Records shown Start Marker

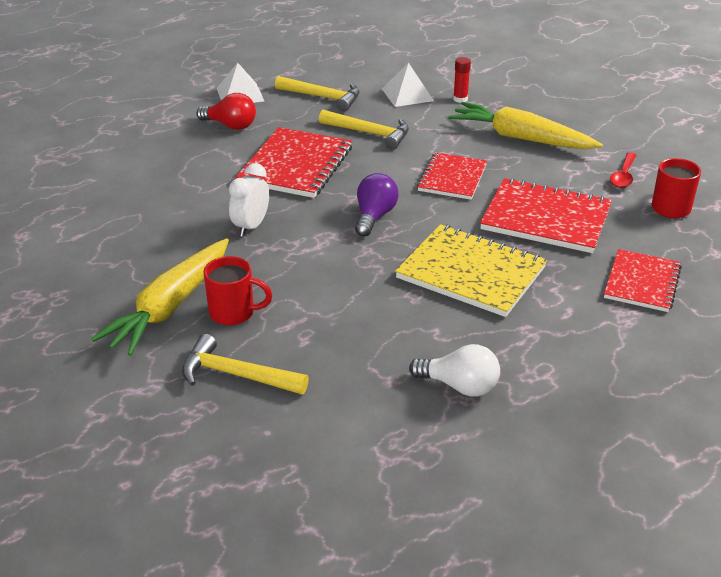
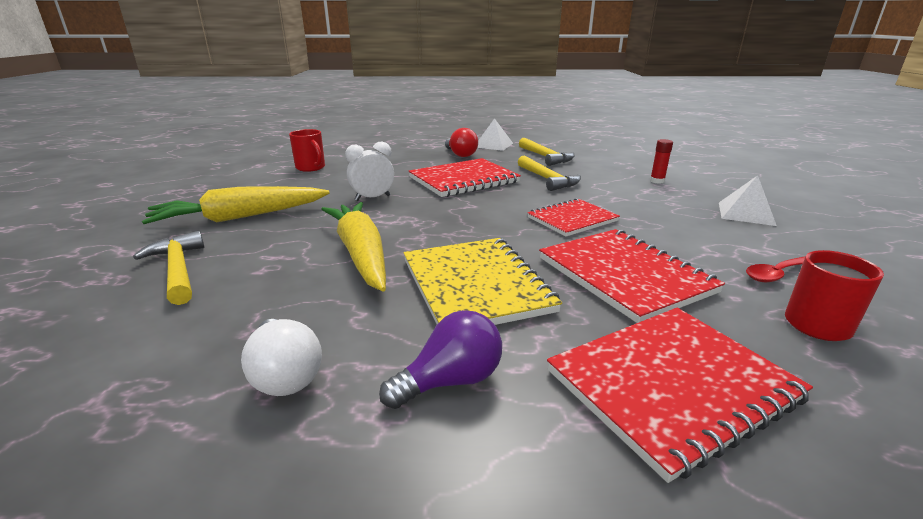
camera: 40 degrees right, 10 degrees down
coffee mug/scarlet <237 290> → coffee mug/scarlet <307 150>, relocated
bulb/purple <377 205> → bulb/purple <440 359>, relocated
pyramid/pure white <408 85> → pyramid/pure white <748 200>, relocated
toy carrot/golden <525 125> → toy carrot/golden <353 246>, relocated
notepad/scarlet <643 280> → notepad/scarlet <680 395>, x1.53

Records shown End Marker
Records shown Start Marker

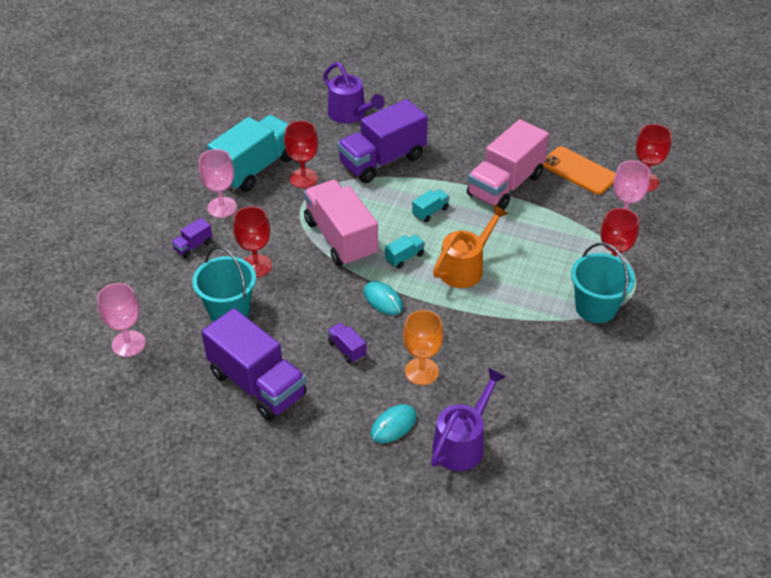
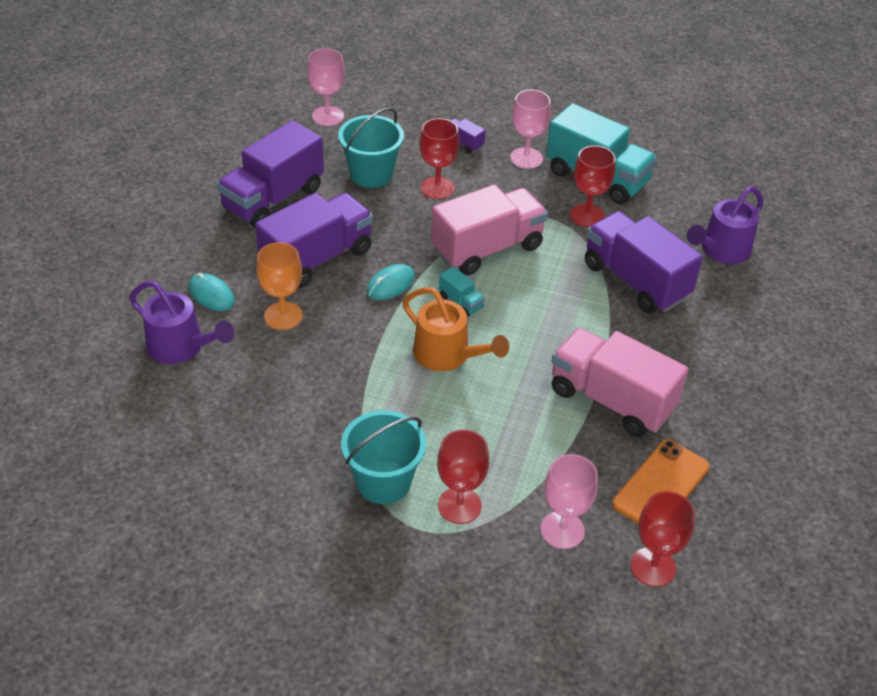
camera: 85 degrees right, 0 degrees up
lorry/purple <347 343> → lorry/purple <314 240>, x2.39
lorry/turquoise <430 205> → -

Records shown End Marker

_Instructions to follow:_ Could you write out, exactly as they stand, only the lines above that begin at the line with "camera: 40 degrees right, 10 degrees down" and stop after the line with "notepad/scarlet <643 280>"?

_Answer to this task:_
camera: 40 degrees right, 10 degrees down
coffee mug/scarlet <237 290> → coffee mug/scarlet <307 150>, relocated
bulb/purple <377 205> → bulb/purple <440 359>, relocated
pyramid/pure white <408 85> → pyramid/pure white <748 200>, relocated
toy carrot/golden <525 125> → toy carrot/golden <353 246>, relocated
notepad/scarlet <643 280> → notepad/scarlet <680 395>, x1.53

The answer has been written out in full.